Work item >> Transcribe each record exactly, but omit pictures.

Document version comparisons >>
_ _ _ _ _ _ _

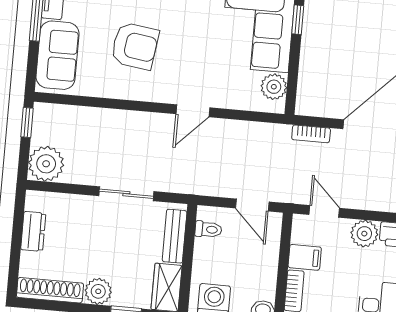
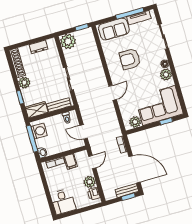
armchair: (135, 46) -> (130, 59), turned 82
door: (193, 111) -> (113, 93), swing flipped
door: (252, 205) -> (84, 132), hinge flipped

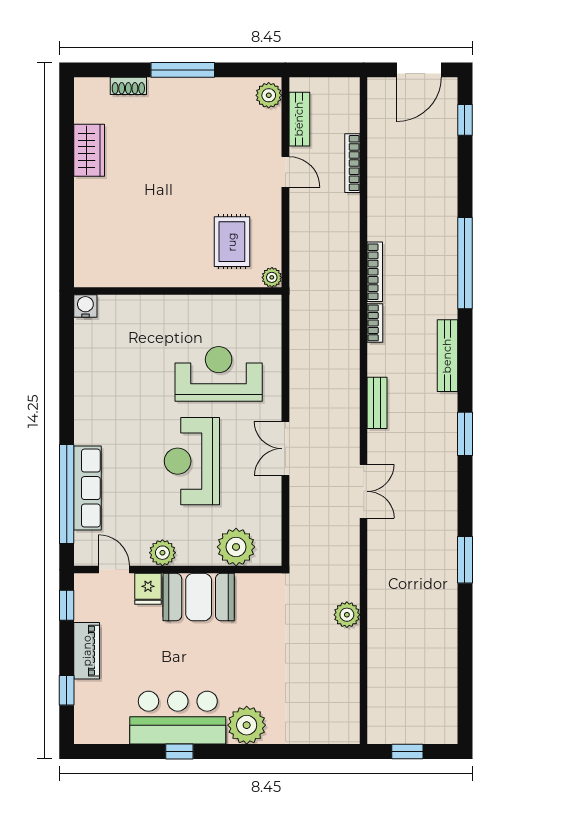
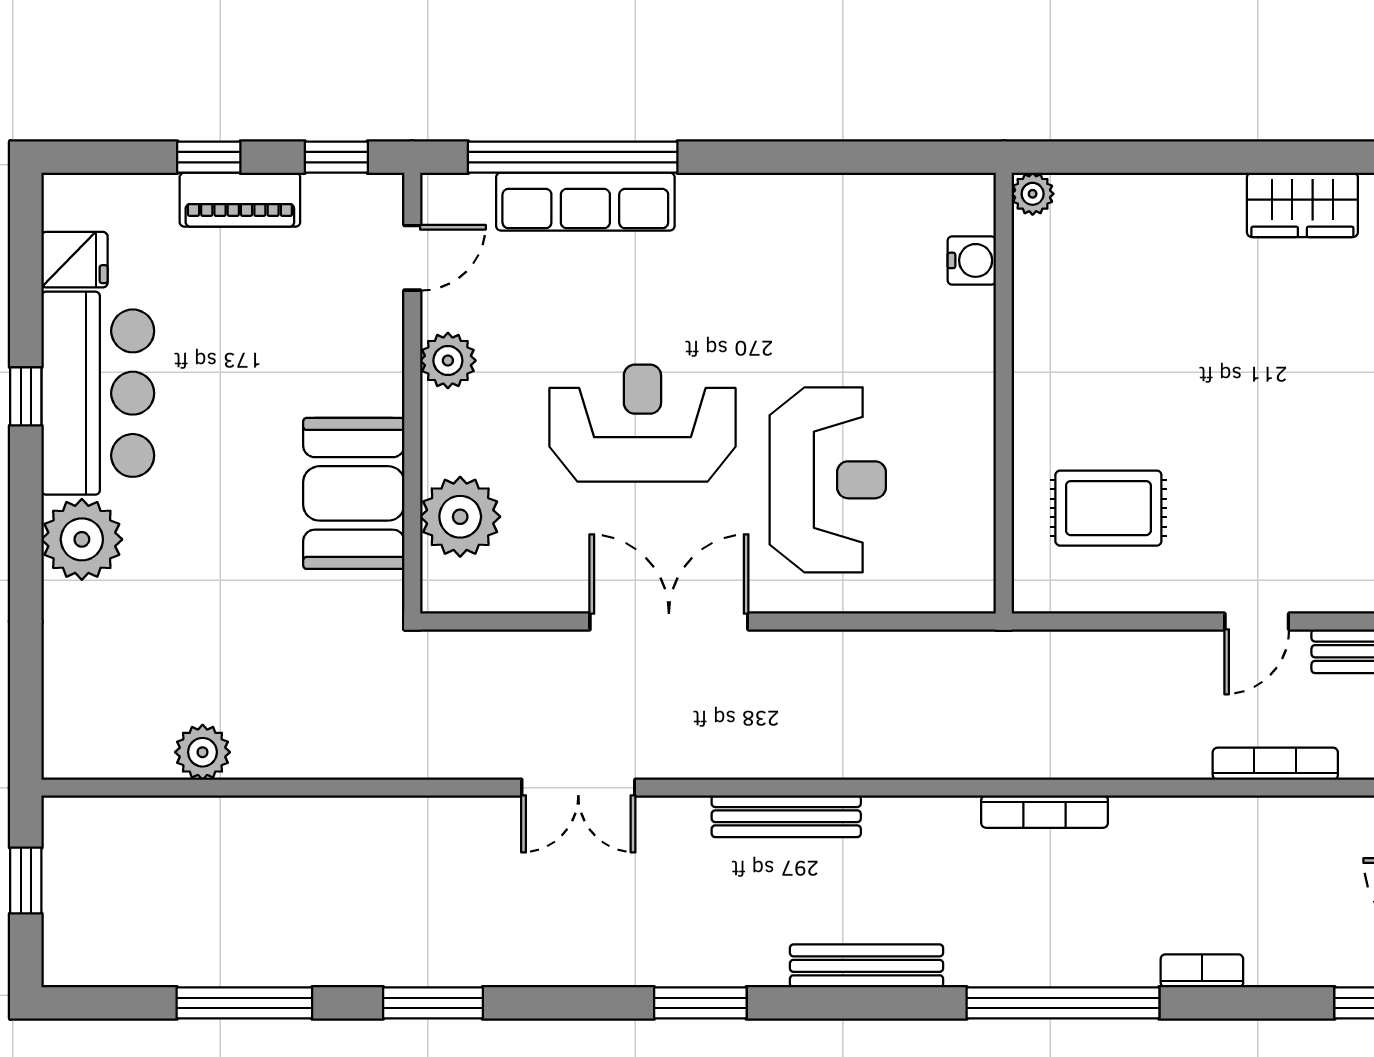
plant: (272, 277) -> (1033, 194), moved
water cooler: (85, 306) -> (972, 260), moved
bookcase: (375, 323) -> (1202, 971), moved, turned 180
bench: (377, 403) -> (786, 816), width x1.36
double door: (285, 449) -> (669, 622), width x1.37
fridge: (148, 589) -> (74, 260), moved, turned 180
booth: (199, 597) -> (354, 493), moved
plant: (347, 615) -> (203, 752), moved
window: (465, 649) -> (244, 1003), added
window: (67, 690) -> (209, 157), moved

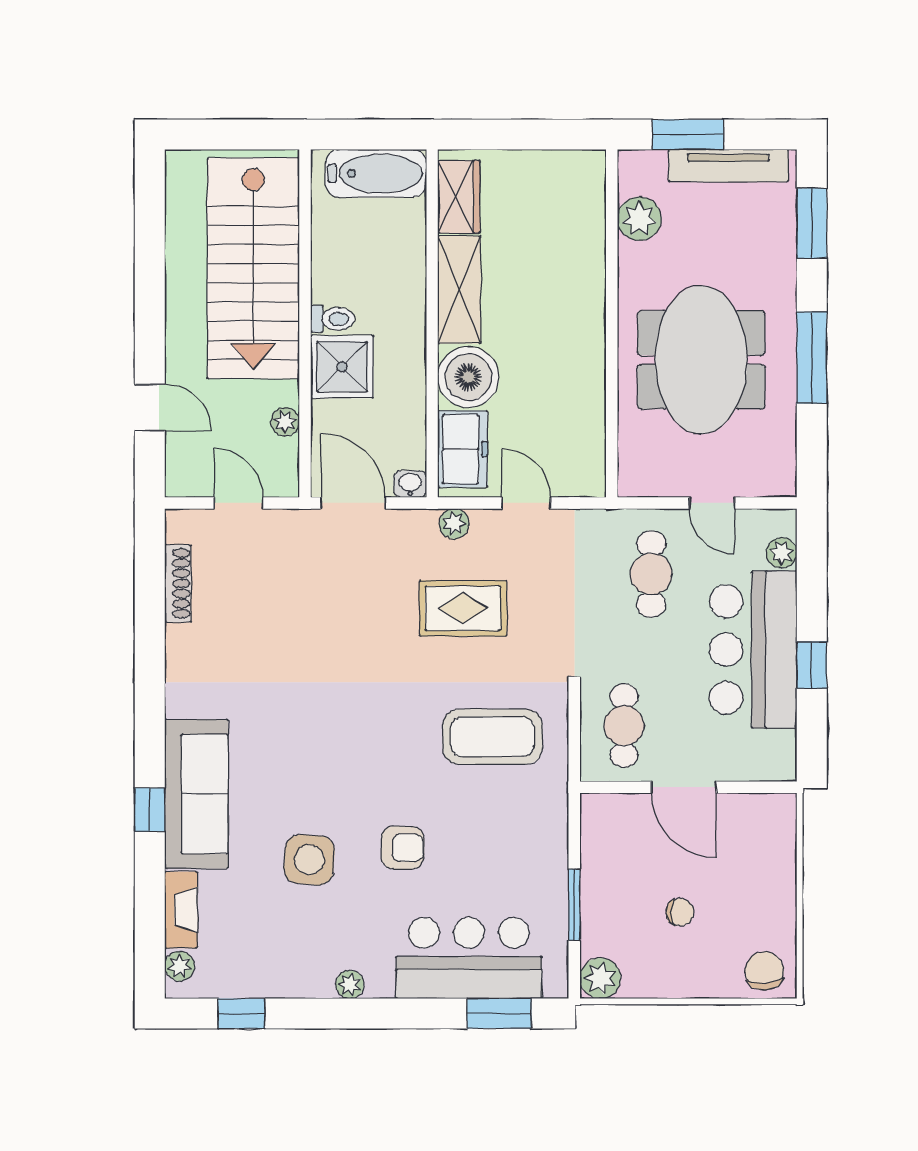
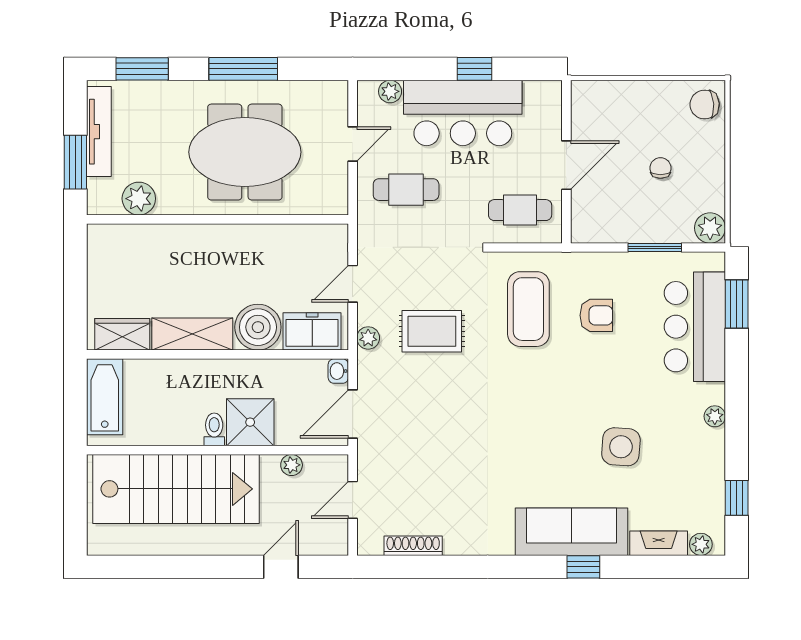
rug: (463, 608) -> (432, 331), turned 90
armchair: (403, 848) -> (596, 315), moved, turned 90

_ _ _ _ _ _ _

Task output >>
armchair: (135, 46) -> (130, 59), turned 82
door: (193, 111) -> (113, 93), swing flipped
door: (252, 205) -> (84, 132), hinge flipped

plant: (272, 277) -> (1033, 194), moved
water cooler: (85, 306) -> (972, 260), moved
bookcase: (375, 323) -> (1202, 971), moved, turned 180
bench: (377, 403) -> (786, 816), width x1.36
double door: (285, 449) -> (669, 622), width x1.37
fridge: (148, 589) -> (74, 260), moved, turned 180
booth: (199, 597) -> (354, 493), moved
plant: (347, 615) -> (203, 752), moved
window: (465, 649) -> (244, 1003), added
window: (67, 690) -> (209, 157), moved

rug: (463, 608) -> (432, 331), turned 90
armchair: (403, 848) -> (596, 315), moved, turned 90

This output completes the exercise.